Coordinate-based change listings
* * * * * * *
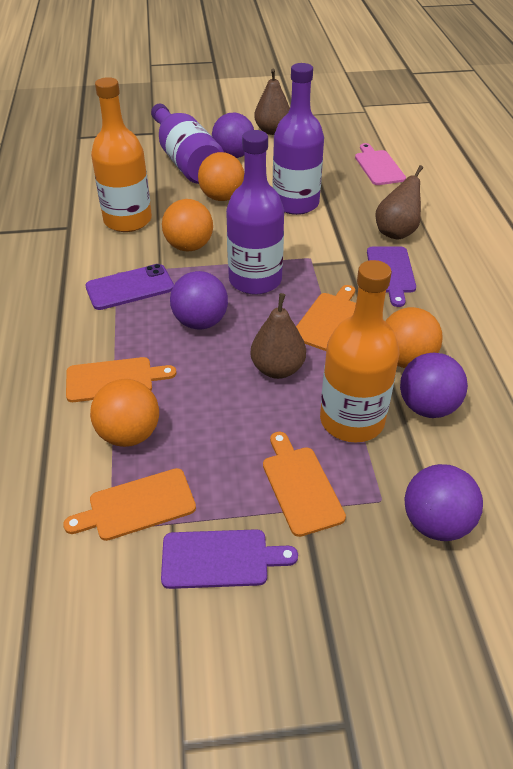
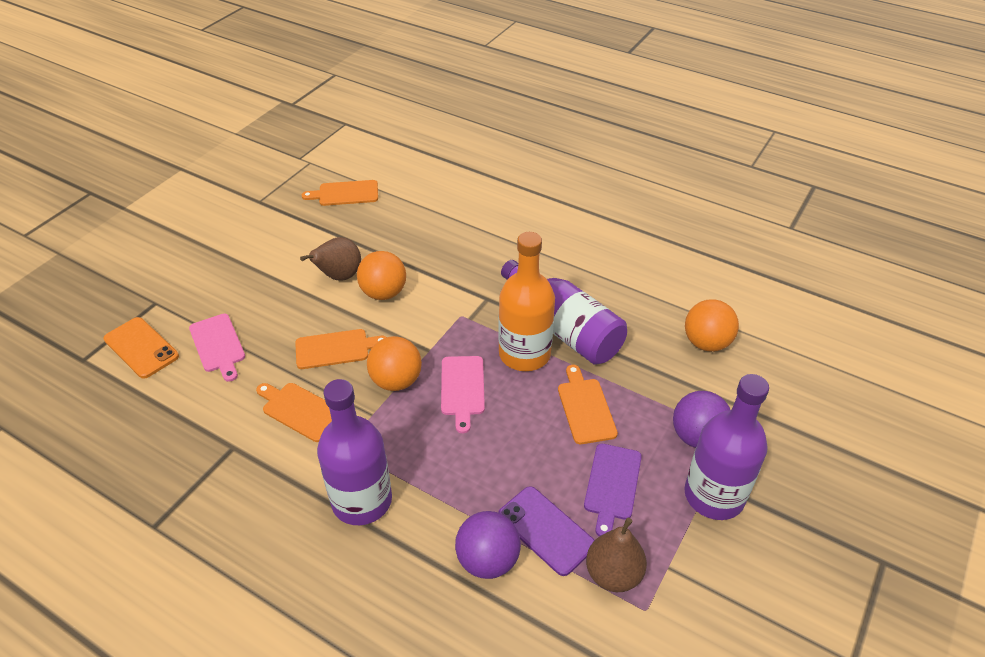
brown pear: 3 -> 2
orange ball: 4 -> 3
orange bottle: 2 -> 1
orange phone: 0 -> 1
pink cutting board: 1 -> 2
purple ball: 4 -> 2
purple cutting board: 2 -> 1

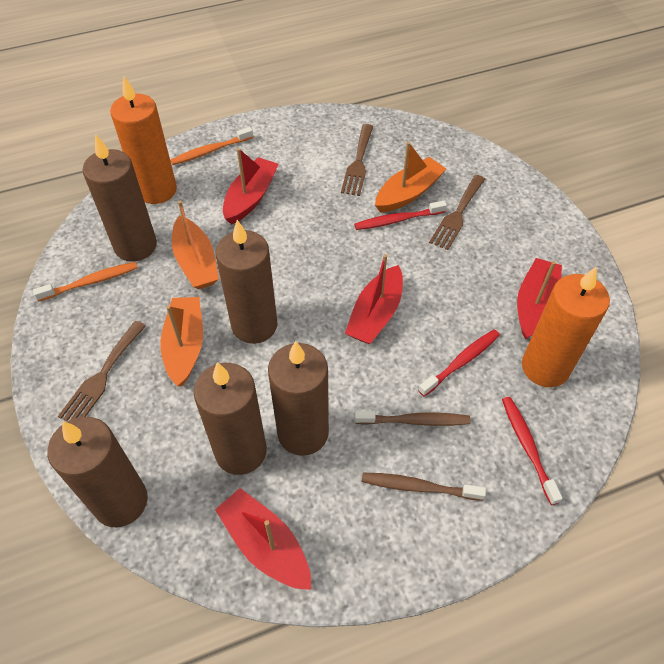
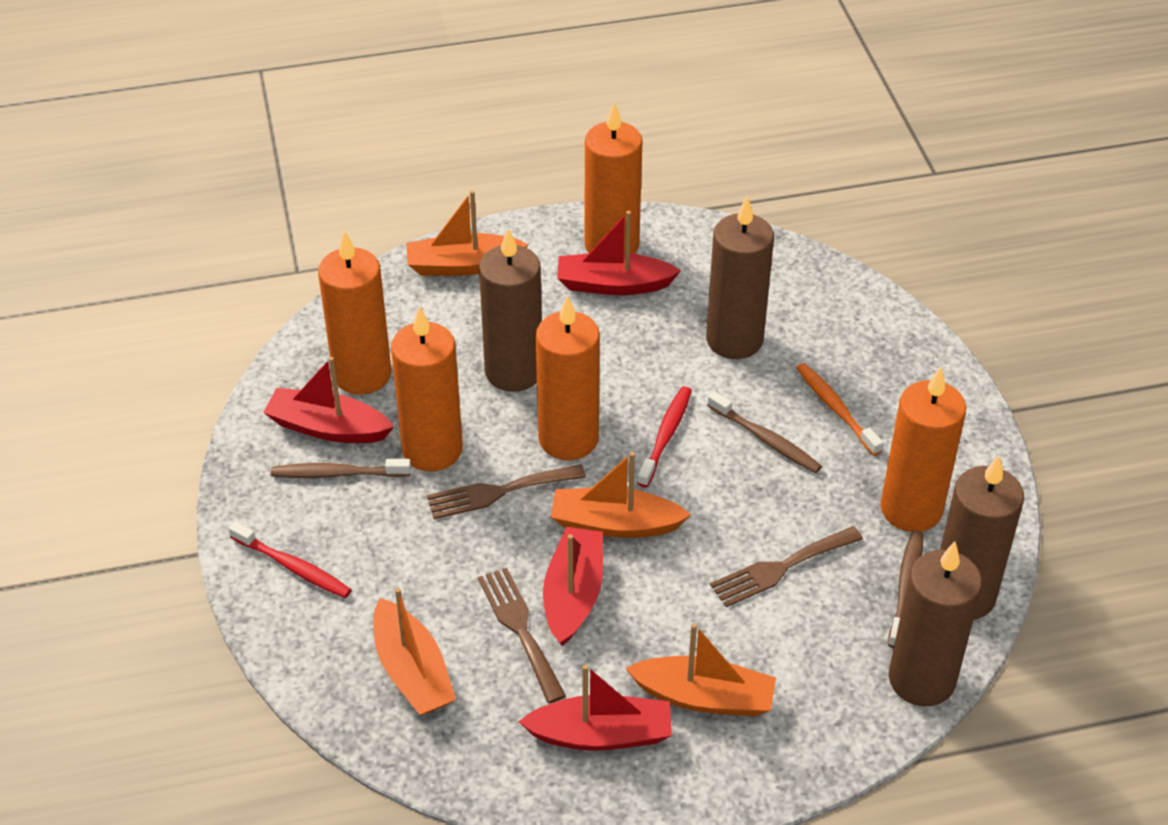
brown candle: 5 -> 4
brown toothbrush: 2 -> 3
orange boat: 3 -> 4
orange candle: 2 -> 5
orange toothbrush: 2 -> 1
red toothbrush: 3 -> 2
* * * * * * *
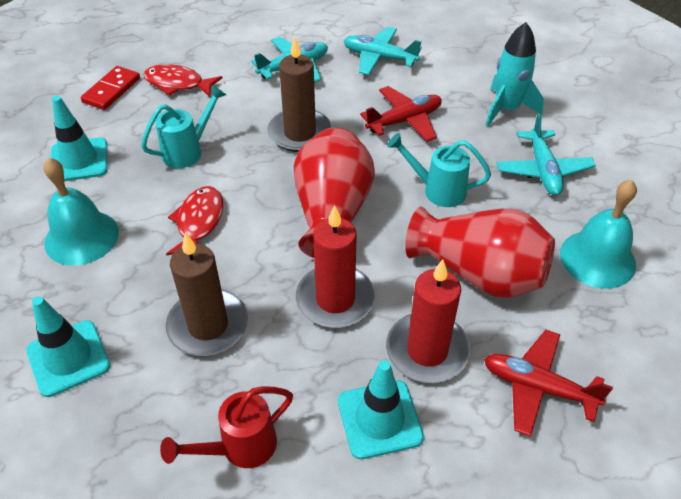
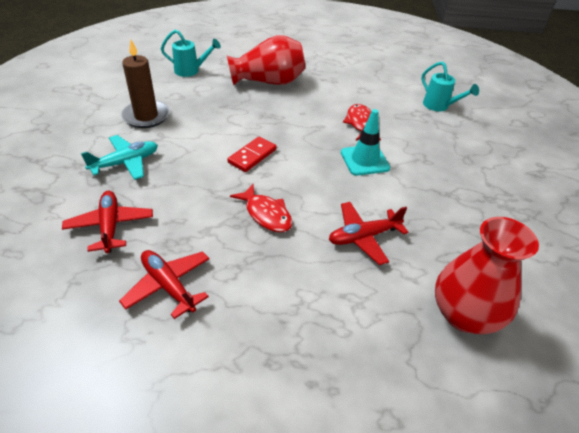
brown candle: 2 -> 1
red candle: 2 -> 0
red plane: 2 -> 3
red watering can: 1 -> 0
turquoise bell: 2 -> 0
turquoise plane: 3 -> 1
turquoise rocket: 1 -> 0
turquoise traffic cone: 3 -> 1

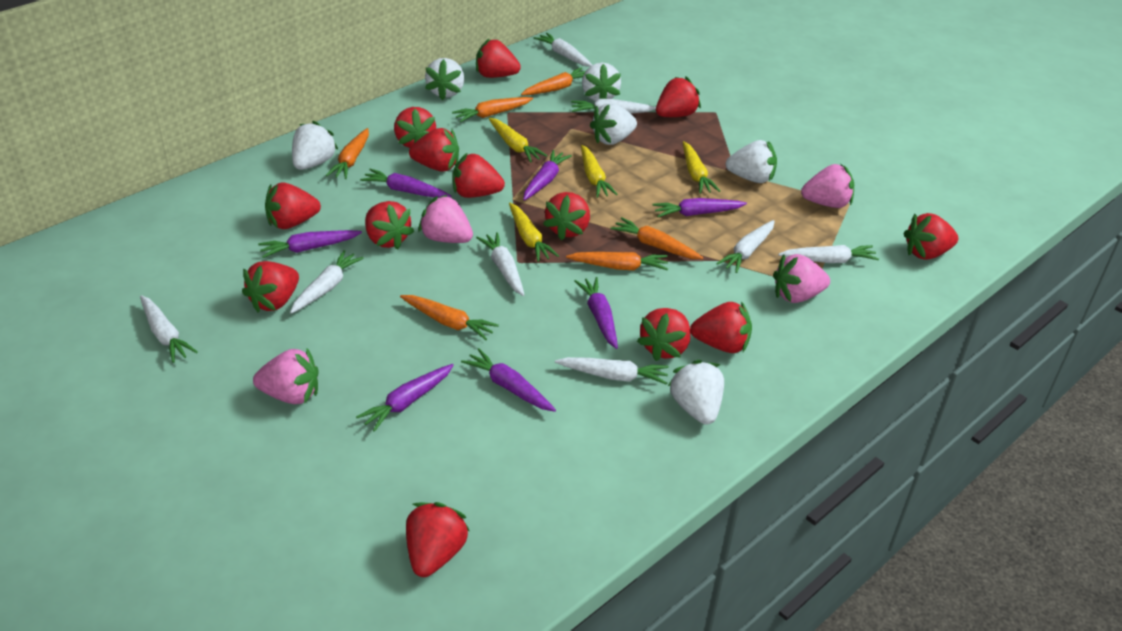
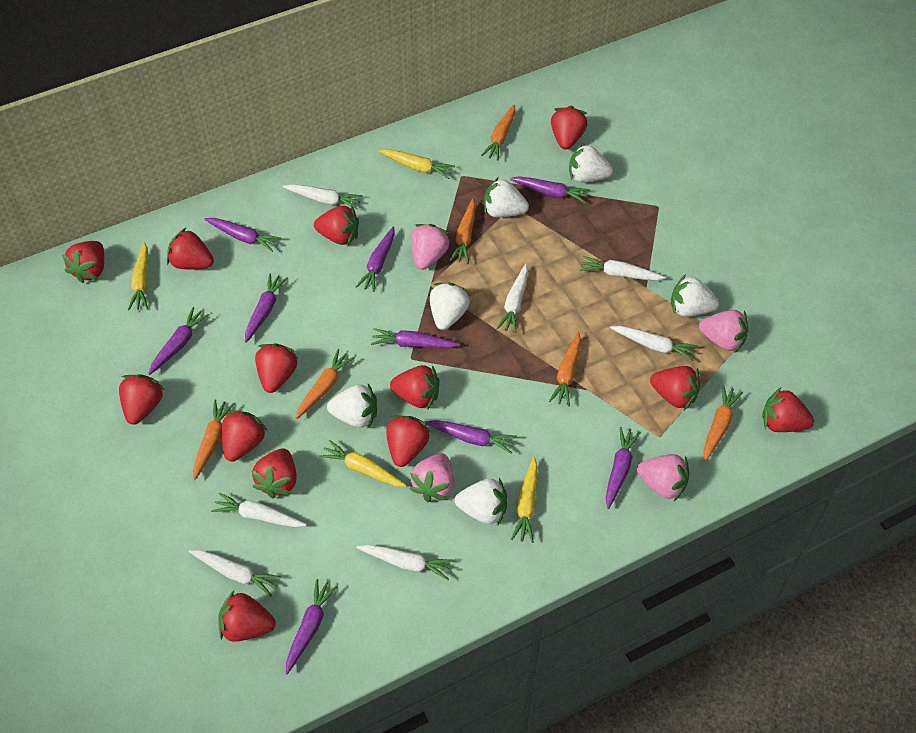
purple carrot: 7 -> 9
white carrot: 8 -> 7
* * * * * * *
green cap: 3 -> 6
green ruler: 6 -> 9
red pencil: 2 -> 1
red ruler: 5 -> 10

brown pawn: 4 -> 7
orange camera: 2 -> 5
* * * * * * *
WORK TO COMPLETE
Your answer should consist only of the count of lines in the data that contain "toothbrush".

TASK OUTPUT
3